[[ Source records, beginning ]]

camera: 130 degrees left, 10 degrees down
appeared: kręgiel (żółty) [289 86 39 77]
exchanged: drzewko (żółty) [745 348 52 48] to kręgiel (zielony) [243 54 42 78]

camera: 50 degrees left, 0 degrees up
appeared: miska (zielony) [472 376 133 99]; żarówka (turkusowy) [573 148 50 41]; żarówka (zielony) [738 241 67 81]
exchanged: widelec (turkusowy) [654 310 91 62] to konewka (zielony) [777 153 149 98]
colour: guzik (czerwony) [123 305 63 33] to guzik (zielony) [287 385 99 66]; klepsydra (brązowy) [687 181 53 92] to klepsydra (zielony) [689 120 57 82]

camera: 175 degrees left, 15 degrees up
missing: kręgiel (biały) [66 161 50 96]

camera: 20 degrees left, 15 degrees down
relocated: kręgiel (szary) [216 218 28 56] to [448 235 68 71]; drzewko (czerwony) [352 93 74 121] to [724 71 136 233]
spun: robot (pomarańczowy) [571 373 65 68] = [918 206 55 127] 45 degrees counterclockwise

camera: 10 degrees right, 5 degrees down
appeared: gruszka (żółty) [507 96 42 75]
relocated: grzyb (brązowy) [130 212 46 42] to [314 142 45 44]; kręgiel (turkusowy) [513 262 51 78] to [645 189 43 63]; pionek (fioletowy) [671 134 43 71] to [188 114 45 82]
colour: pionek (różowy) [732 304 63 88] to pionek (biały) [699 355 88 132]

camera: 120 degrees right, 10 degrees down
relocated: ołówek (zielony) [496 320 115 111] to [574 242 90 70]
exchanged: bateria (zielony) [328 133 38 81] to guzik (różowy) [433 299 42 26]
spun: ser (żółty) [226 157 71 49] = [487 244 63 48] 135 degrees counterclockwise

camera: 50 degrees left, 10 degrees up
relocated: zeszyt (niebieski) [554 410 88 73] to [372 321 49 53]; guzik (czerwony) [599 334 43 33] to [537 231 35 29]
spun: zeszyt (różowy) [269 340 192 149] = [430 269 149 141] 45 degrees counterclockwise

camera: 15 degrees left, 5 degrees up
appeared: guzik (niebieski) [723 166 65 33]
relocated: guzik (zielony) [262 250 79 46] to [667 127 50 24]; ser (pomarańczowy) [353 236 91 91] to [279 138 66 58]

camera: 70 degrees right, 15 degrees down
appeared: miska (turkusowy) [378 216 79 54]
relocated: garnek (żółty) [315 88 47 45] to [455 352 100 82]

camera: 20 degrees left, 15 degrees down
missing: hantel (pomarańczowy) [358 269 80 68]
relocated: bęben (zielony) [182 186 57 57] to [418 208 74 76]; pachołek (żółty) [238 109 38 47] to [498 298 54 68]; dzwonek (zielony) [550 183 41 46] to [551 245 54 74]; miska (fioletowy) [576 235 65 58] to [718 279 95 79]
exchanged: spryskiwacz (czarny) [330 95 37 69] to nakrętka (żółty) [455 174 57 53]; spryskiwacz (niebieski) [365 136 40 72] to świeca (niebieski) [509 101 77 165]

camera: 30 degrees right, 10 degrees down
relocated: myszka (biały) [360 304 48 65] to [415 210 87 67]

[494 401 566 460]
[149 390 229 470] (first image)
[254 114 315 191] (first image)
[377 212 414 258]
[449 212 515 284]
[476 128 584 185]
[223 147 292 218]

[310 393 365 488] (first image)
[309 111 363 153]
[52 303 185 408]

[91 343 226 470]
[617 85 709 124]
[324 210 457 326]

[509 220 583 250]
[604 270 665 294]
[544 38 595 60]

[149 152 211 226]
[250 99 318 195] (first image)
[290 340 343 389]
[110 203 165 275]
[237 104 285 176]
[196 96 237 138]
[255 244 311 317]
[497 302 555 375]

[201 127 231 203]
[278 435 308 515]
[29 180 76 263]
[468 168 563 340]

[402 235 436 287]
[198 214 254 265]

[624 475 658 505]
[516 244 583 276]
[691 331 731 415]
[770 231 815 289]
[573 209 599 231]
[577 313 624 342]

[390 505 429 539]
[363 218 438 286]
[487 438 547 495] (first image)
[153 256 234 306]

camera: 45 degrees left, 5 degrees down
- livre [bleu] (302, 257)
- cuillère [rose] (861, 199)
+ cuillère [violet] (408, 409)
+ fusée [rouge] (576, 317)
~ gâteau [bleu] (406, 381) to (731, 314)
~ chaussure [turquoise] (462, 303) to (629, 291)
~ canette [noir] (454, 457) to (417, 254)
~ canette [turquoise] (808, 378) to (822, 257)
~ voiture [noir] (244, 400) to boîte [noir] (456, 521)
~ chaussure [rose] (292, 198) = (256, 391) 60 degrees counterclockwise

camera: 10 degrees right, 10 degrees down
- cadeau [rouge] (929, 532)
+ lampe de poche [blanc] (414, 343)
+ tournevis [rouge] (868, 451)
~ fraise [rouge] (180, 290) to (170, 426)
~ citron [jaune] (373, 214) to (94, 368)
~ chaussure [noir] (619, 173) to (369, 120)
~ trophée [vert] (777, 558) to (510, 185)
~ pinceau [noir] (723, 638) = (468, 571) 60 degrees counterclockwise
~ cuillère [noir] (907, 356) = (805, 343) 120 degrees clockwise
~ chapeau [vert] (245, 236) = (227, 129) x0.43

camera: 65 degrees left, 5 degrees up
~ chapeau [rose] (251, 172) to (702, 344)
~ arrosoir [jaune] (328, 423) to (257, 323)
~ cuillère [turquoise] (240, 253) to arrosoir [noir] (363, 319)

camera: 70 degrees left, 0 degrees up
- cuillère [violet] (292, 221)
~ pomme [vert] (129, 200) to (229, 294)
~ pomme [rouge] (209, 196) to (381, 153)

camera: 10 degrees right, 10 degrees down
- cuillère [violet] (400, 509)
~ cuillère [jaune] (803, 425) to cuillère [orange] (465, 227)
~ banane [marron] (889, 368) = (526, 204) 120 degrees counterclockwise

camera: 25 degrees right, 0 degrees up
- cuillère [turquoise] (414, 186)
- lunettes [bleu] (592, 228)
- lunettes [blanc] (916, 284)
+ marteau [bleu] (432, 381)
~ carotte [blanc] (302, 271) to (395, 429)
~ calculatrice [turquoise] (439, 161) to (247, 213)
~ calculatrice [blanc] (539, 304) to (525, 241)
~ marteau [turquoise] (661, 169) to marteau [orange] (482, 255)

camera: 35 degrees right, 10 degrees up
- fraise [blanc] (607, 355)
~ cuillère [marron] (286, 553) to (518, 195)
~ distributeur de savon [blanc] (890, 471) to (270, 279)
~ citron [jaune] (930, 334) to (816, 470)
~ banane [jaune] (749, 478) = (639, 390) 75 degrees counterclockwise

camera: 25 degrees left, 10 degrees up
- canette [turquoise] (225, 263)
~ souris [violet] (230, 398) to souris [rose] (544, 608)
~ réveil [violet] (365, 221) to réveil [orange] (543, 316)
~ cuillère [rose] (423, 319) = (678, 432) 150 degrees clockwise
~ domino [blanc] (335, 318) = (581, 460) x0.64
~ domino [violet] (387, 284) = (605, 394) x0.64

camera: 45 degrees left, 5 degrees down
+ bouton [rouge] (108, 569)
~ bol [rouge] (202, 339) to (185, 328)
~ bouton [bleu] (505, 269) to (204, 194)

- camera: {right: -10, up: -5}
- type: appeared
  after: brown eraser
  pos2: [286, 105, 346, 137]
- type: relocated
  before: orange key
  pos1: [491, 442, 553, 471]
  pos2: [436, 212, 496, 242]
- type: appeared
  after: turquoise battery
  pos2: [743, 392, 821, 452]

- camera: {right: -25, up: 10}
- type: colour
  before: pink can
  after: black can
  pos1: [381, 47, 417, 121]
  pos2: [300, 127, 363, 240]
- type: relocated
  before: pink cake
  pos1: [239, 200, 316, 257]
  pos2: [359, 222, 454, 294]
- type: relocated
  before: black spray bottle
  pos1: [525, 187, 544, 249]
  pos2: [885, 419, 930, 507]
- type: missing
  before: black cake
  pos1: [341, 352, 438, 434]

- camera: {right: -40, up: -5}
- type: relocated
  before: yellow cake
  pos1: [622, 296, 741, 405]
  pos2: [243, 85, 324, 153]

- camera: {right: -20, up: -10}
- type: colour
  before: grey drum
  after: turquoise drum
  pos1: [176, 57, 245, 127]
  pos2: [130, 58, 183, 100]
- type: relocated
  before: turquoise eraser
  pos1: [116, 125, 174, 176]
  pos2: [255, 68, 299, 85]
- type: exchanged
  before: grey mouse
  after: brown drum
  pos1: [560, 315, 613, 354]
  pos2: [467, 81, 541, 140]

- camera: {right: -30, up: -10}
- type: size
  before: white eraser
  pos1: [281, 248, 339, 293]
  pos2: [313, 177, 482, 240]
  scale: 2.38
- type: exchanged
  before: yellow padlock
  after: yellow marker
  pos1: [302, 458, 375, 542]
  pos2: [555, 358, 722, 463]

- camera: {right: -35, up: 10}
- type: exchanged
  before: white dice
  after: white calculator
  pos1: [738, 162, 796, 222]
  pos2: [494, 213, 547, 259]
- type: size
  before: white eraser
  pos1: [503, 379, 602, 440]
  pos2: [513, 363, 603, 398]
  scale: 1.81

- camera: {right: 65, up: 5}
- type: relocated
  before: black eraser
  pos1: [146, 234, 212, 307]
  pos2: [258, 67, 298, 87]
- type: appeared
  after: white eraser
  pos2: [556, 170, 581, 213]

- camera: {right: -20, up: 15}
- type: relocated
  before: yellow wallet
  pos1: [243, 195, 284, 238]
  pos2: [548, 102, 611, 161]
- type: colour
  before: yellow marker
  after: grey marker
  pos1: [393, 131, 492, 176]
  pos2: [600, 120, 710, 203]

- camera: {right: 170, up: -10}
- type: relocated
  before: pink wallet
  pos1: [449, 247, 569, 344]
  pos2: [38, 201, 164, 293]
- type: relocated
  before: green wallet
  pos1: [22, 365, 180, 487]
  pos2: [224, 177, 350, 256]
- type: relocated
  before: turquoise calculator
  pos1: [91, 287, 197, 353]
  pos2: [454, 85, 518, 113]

[[ Source records, end ]]

What you have to do: Take the records above and return, word for word, only the lines that fall from the line with "to (629, 291)" to the line with "[noir] (456, 521)", both of them included.

Result:
~ chaussure [turquoise] (462, 303) to (629, 291)
~ canette [noir] (454, 457) to (417, 254)
~ canette [turquoise] (808, 378) to (822, 257)
~ voiture [noir] (244, 400) to boîte [noir] (456, 521)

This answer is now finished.